Material for this task
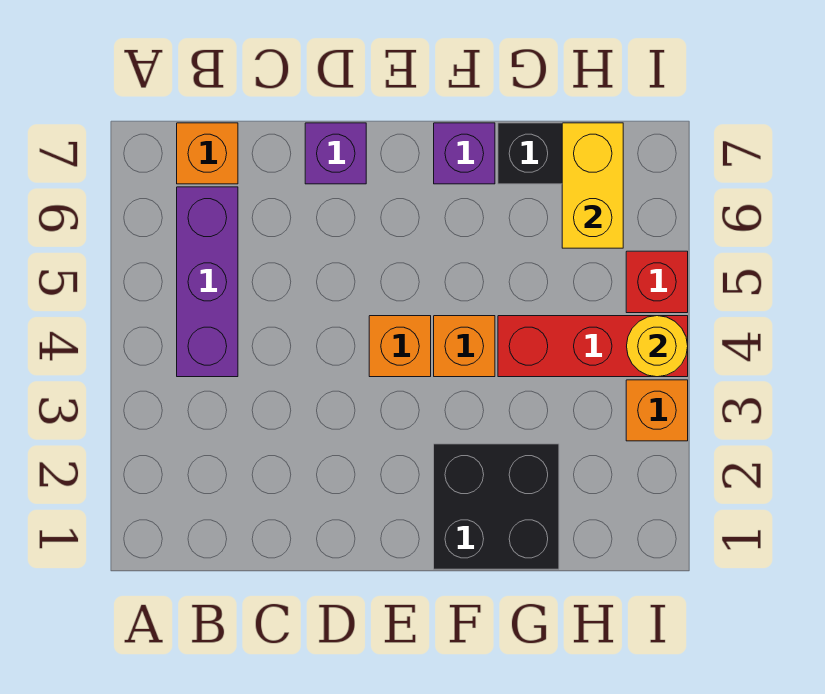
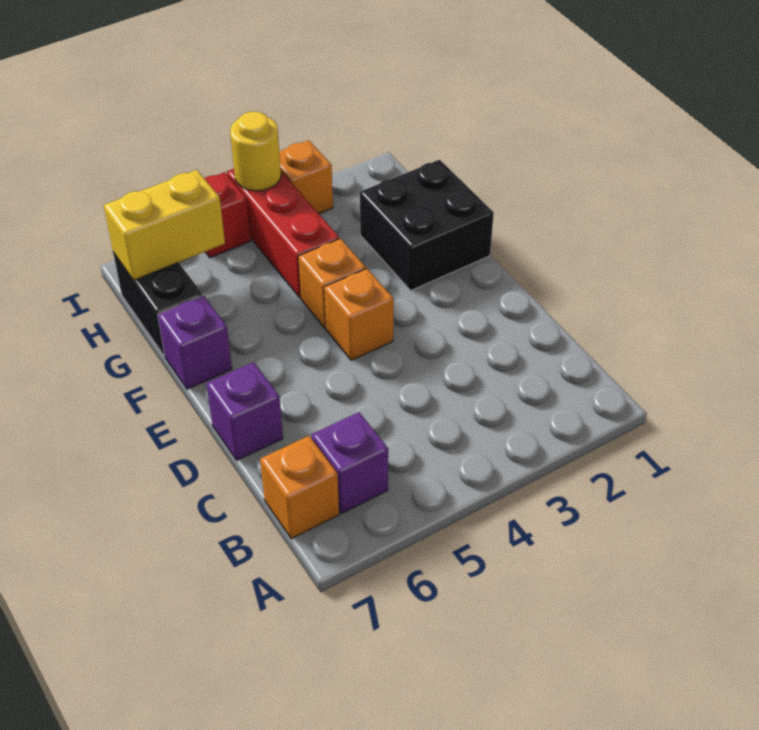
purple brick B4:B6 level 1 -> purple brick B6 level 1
...
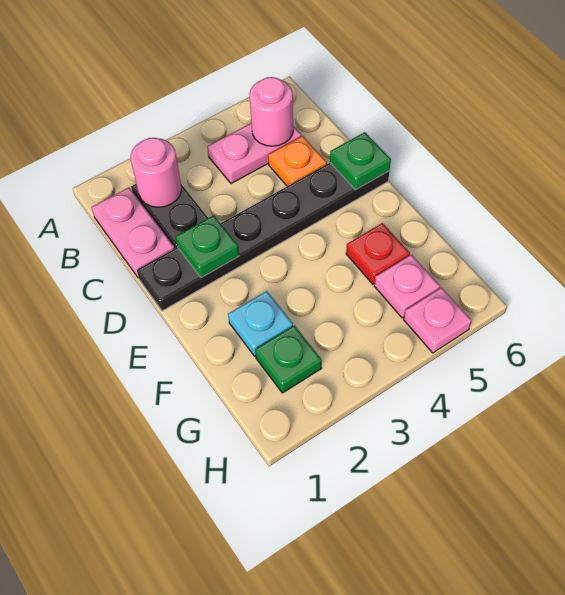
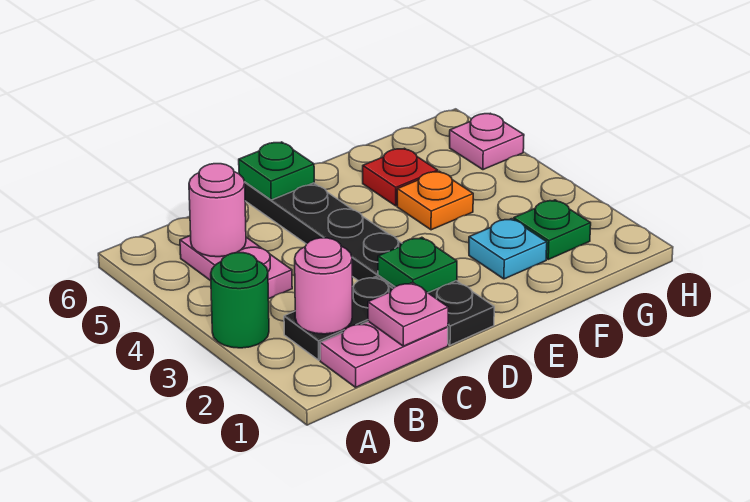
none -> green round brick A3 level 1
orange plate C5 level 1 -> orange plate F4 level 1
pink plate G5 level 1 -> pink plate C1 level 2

Task item
Every line above that has the string "plate" needs to be copied.

Result of the task
orange plate C5 level 1 -> orange plate F4 level 1
pink plate G5 level 1 -> pink plate C1 level 2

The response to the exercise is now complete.